**Problem statement**
Show every line of the material below that contains the string "autoBeamOff", copying each line whole. A match must have the same case.

**Stored rows**
----------------------------------------

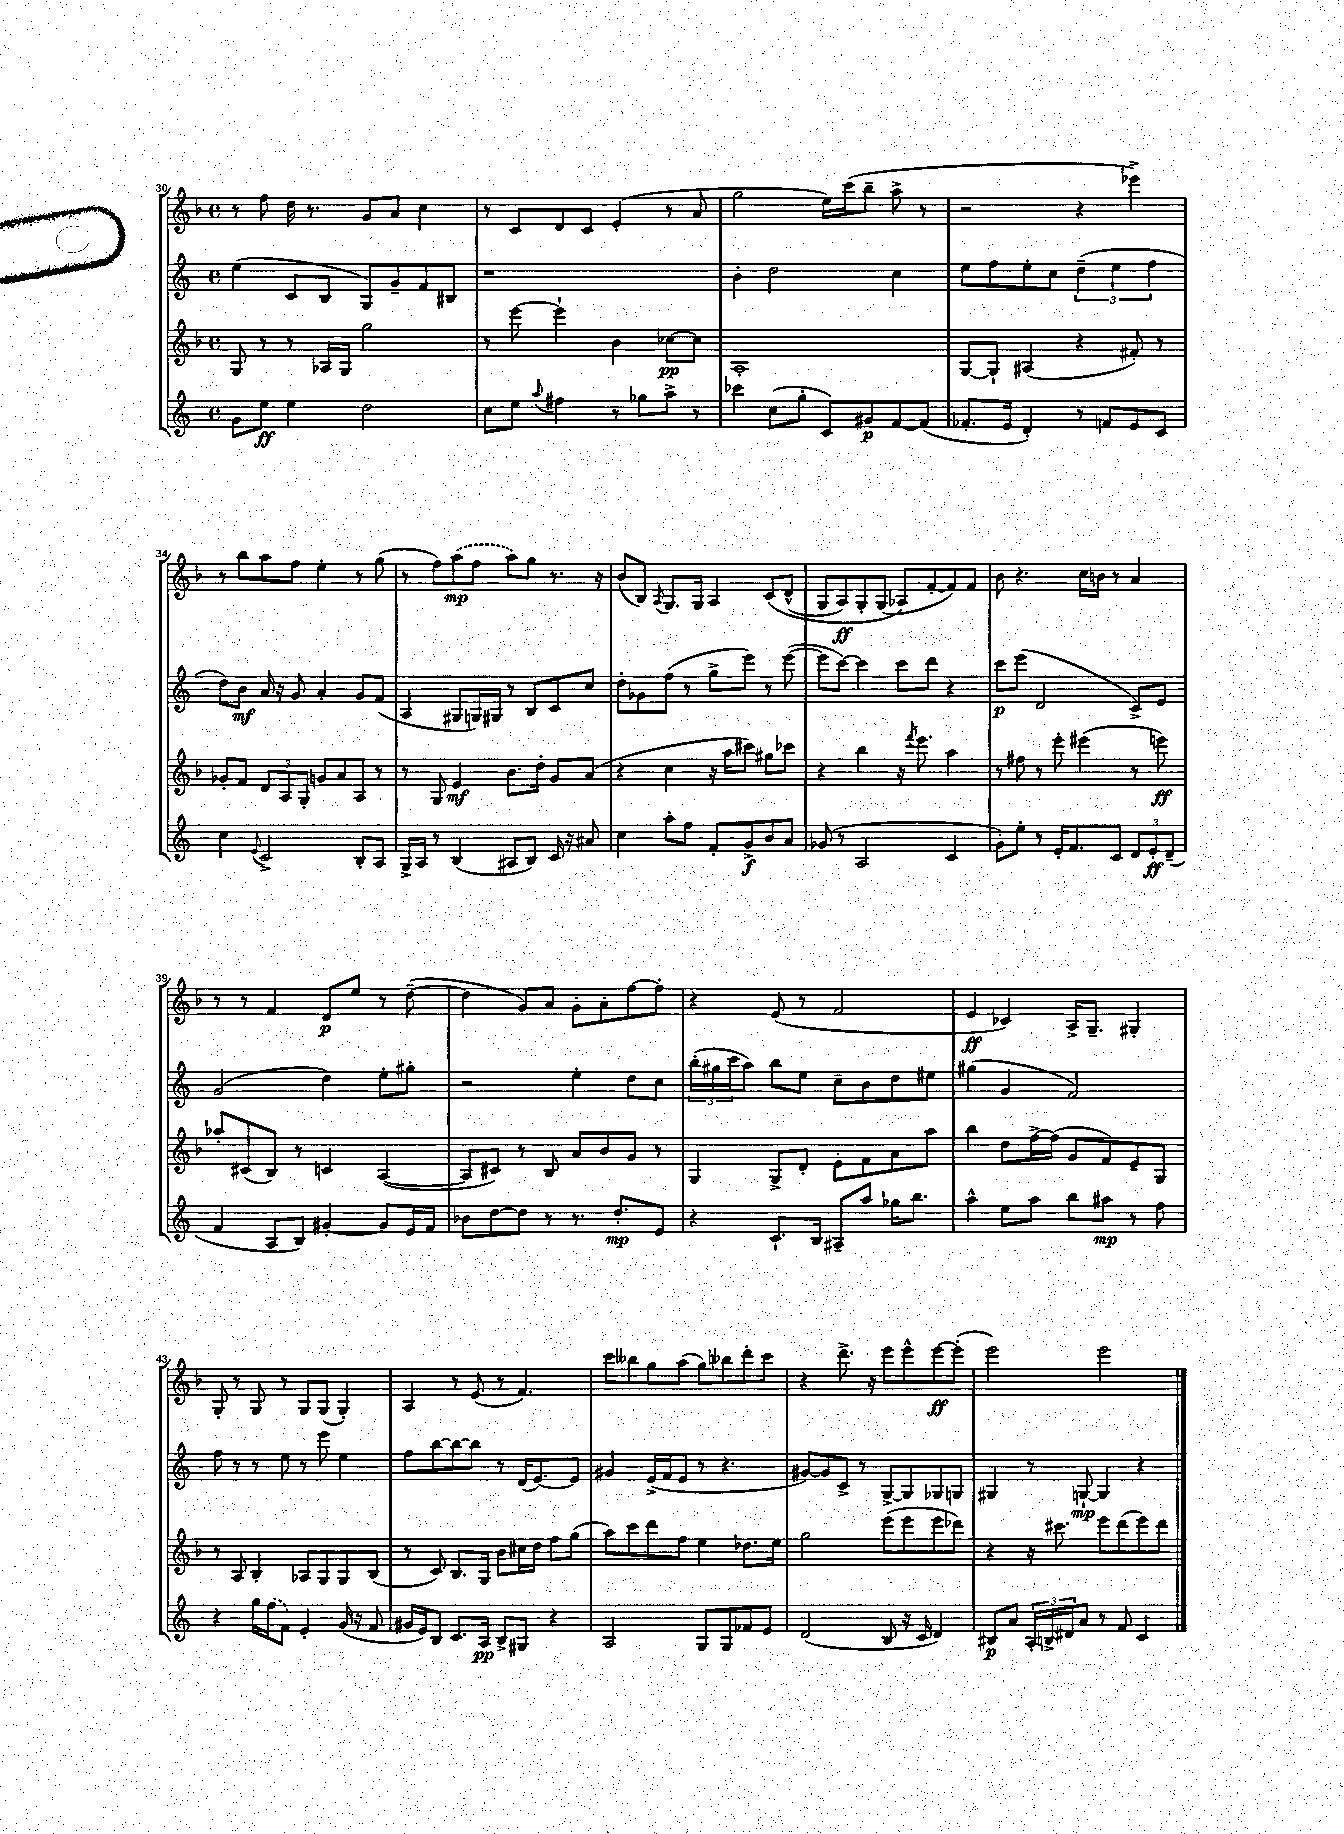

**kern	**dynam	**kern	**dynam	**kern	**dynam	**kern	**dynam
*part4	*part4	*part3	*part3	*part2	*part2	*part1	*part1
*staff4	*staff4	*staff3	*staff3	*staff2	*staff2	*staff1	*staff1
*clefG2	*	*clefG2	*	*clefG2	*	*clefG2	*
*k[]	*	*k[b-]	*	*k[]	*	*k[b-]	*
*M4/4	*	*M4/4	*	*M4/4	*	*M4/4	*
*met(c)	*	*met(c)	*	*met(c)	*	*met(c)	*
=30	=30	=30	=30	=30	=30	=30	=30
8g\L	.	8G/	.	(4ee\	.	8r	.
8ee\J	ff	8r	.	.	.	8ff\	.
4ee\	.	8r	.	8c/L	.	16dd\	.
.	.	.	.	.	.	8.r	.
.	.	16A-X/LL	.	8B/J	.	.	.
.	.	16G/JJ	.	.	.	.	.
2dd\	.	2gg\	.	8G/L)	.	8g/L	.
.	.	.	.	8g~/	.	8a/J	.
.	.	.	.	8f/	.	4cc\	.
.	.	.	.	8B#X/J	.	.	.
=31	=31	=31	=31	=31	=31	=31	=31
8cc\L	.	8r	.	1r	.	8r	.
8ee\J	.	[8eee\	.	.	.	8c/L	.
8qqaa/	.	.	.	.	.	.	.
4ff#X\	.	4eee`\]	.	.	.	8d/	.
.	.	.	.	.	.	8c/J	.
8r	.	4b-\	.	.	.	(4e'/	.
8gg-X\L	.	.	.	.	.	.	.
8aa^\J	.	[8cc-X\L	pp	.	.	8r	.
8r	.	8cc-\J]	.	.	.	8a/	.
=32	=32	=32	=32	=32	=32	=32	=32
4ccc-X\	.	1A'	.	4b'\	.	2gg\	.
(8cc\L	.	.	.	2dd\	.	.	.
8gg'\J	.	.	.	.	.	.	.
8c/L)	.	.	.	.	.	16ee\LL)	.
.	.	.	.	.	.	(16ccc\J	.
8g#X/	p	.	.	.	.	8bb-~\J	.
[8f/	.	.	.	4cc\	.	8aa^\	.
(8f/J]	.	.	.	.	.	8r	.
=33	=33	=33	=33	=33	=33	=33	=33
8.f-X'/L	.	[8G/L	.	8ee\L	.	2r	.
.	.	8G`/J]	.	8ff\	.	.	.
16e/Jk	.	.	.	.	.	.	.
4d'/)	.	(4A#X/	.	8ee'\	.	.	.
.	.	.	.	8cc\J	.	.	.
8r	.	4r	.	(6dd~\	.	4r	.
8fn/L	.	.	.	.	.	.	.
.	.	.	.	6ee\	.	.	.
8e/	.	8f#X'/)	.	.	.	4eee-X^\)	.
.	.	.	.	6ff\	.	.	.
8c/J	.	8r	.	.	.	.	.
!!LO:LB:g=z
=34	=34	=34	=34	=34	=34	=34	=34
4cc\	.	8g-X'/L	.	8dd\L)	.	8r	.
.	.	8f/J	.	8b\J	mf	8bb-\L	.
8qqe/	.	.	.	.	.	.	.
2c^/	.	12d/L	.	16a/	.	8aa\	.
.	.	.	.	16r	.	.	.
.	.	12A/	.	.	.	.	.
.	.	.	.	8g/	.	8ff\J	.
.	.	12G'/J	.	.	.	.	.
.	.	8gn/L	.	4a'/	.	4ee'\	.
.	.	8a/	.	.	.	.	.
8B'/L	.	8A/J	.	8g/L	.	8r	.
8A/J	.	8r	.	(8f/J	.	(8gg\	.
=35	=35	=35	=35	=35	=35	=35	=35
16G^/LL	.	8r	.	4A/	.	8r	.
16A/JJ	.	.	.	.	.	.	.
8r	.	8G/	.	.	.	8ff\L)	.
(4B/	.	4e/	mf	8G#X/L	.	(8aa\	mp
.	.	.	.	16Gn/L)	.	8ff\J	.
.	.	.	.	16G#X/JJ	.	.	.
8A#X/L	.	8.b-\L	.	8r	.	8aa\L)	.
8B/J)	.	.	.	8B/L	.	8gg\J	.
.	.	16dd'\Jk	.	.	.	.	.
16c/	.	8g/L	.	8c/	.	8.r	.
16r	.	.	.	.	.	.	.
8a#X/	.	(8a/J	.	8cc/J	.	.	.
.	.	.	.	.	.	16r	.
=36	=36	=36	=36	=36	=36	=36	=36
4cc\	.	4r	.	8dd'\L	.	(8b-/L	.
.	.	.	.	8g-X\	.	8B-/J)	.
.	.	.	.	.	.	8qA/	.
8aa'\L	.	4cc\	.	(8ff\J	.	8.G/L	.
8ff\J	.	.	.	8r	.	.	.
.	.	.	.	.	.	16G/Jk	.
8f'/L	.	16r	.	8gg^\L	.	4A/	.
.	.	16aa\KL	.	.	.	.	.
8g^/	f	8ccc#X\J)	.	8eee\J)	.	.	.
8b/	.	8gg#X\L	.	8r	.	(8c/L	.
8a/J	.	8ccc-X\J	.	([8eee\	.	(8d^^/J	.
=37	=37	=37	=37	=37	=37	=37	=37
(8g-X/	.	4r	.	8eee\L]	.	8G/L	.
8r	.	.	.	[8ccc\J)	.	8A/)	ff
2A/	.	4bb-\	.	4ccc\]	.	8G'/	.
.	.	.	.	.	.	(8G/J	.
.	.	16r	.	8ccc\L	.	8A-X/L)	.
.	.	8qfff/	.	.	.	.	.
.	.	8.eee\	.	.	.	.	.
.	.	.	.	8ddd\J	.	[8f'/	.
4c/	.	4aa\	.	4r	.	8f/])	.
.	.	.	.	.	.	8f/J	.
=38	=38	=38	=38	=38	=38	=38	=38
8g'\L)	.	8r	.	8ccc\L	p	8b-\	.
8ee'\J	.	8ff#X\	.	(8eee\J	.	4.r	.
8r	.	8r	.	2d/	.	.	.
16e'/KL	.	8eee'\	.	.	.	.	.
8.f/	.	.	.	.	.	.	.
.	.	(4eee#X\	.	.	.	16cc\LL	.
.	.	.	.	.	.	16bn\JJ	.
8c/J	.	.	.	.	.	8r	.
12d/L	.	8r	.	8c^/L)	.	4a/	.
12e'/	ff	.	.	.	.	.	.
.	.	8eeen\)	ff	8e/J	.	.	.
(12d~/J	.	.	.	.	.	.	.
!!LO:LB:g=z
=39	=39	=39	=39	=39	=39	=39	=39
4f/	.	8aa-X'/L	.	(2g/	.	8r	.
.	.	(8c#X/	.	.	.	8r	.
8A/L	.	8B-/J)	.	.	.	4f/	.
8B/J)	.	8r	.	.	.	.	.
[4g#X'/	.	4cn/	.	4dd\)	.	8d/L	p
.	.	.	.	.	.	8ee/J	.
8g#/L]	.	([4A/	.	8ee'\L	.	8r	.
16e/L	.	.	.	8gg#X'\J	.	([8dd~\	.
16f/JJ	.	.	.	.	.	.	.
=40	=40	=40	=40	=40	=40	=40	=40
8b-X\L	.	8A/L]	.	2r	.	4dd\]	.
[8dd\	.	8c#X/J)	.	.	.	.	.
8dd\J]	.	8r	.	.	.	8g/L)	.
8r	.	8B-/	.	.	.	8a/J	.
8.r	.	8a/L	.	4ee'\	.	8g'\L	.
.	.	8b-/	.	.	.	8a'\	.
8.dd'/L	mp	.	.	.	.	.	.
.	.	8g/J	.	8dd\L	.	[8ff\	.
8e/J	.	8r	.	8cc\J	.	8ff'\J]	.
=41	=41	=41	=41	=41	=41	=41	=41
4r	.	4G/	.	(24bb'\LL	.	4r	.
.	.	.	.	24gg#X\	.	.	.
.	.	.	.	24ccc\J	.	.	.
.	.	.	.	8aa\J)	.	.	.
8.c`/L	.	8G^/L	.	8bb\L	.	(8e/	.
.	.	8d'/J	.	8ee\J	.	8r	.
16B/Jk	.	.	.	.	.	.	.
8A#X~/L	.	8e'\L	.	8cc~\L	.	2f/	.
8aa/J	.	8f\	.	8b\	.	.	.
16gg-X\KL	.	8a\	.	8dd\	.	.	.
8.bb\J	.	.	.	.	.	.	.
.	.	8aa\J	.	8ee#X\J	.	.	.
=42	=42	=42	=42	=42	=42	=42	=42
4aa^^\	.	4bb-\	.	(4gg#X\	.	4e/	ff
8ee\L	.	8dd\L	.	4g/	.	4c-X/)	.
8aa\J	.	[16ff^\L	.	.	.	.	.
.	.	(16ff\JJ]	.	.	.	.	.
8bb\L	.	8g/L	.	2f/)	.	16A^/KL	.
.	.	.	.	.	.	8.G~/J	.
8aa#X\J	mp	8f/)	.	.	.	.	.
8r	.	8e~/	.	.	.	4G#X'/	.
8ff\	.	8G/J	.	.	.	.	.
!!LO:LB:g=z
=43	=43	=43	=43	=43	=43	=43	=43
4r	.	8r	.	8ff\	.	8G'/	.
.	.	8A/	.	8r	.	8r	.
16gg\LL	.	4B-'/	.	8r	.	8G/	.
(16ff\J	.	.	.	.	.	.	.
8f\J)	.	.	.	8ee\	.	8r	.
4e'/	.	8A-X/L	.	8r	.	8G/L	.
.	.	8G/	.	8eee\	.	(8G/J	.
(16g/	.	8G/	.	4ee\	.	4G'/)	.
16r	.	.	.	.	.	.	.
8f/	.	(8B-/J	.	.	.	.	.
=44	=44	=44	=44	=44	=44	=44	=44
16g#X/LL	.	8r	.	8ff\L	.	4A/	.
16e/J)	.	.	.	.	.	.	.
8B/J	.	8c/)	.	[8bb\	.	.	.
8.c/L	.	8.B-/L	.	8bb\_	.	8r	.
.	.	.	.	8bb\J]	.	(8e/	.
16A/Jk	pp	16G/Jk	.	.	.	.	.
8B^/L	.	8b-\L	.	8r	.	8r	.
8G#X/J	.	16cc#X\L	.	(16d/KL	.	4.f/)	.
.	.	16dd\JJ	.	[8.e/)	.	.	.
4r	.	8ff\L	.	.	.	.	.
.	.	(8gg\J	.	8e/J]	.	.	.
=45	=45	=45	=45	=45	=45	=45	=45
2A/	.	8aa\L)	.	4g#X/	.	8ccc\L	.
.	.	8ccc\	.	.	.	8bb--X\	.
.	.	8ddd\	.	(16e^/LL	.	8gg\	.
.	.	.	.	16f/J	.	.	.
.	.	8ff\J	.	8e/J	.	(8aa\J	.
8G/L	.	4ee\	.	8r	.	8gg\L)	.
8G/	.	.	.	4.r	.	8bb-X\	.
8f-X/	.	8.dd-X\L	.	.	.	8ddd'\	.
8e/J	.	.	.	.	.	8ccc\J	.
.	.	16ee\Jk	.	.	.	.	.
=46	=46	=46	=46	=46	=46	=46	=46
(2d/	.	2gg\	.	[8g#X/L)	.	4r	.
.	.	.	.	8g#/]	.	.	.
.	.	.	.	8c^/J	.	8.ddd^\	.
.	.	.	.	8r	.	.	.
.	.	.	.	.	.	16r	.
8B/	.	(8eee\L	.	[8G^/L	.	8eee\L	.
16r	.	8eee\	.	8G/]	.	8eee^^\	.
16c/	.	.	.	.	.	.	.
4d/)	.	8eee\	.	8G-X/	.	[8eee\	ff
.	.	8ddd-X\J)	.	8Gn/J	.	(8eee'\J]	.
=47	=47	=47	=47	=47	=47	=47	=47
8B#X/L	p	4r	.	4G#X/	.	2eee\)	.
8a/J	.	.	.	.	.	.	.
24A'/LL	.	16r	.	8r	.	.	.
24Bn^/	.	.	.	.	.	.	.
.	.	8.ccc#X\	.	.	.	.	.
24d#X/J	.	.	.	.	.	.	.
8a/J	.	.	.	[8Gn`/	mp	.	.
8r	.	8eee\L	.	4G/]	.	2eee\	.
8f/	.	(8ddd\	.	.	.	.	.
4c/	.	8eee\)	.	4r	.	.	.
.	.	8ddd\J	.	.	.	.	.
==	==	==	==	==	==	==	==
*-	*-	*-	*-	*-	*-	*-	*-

----------------------------------------

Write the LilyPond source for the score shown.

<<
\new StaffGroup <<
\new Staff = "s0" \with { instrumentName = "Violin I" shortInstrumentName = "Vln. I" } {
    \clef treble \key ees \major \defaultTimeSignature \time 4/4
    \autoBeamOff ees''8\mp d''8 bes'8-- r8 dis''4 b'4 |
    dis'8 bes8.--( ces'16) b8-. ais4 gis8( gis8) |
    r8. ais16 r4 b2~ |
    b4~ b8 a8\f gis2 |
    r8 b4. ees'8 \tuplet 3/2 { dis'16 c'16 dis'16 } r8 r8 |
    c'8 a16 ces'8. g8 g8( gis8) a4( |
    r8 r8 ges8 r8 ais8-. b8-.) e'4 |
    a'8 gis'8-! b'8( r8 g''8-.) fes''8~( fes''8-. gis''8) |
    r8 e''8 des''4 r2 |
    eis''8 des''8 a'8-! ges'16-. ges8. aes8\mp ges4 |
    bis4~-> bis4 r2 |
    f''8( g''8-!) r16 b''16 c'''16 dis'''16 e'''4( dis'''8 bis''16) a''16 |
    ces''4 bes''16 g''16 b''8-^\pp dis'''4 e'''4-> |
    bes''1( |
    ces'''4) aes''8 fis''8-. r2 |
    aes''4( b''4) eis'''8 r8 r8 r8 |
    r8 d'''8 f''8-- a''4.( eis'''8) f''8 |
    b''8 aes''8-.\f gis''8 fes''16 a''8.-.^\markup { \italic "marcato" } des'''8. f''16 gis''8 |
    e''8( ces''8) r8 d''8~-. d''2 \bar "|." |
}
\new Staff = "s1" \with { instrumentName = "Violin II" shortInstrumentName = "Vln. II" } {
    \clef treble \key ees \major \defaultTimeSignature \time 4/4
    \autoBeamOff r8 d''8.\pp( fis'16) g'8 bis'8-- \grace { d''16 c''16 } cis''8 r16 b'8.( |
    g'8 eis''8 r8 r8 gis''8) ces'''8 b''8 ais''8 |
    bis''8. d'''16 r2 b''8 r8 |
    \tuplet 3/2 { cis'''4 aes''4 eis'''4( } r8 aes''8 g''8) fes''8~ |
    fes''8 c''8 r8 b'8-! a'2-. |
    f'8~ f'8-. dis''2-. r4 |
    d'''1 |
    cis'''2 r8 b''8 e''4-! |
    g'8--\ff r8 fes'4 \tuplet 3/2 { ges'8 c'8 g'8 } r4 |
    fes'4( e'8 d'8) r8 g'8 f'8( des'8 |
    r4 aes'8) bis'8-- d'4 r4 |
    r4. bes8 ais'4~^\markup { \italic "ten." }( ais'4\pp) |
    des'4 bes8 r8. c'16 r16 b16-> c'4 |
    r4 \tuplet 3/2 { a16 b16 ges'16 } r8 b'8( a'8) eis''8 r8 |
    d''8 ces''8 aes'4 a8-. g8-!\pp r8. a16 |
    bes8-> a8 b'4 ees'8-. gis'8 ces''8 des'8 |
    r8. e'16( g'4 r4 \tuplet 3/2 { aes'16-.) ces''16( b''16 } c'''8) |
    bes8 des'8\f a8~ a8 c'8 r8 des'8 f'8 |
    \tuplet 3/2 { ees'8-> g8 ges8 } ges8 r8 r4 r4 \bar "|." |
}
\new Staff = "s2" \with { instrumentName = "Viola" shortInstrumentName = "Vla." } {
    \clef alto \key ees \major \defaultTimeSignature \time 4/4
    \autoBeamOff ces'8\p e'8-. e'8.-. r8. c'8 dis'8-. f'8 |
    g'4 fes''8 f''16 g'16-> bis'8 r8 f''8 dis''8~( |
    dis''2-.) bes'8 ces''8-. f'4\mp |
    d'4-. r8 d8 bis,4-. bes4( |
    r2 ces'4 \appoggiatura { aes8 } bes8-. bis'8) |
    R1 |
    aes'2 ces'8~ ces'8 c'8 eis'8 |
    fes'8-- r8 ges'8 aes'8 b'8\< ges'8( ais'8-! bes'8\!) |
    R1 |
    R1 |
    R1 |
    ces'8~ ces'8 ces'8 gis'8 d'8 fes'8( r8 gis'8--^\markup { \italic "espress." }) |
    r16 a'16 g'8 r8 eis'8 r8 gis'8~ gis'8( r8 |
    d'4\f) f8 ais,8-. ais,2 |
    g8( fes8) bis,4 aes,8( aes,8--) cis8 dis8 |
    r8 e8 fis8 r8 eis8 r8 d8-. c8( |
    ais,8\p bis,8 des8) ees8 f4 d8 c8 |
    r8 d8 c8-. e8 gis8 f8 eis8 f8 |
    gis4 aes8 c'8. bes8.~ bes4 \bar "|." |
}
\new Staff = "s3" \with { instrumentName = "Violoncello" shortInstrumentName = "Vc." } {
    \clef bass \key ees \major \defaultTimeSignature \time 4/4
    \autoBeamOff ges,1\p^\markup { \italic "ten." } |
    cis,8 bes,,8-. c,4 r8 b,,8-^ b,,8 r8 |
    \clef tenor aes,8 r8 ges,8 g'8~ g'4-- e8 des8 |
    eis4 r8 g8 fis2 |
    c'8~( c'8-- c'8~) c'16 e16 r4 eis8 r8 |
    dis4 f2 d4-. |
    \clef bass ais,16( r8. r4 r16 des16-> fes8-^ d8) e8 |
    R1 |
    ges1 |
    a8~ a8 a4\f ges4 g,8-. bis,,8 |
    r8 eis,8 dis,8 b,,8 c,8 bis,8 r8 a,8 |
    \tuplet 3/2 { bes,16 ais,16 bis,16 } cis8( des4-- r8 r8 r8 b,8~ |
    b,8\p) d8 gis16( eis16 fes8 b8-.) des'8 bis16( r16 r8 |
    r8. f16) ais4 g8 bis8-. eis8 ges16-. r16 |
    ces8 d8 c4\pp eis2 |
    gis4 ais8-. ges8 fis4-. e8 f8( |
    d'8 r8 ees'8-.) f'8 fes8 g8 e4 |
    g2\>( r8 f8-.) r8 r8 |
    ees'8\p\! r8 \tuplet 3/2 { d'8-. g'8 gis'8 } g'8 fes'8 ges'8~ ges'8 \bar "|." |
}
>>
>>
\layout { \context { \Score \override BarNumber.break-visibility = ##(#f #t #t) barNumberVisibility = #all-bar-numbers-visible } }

----------------------------------------

**Exercise output**
    \autoBeamOff ees''8\mp d''8 bes'8-- r8 dis''4 b'4 |
    \autoBeamOff r8 d''8.\pp( fis'16) g'8 bis'8-- \grace { d''16 c''16 } cis''8 r16 b'8.( |
    \autoBeamOff ces'8\p e'8-. e'8.-. r8. c'8 dis'8-. f'8 |
    \autoBeamOff ges,1\p^\markup { \italic "ten." } |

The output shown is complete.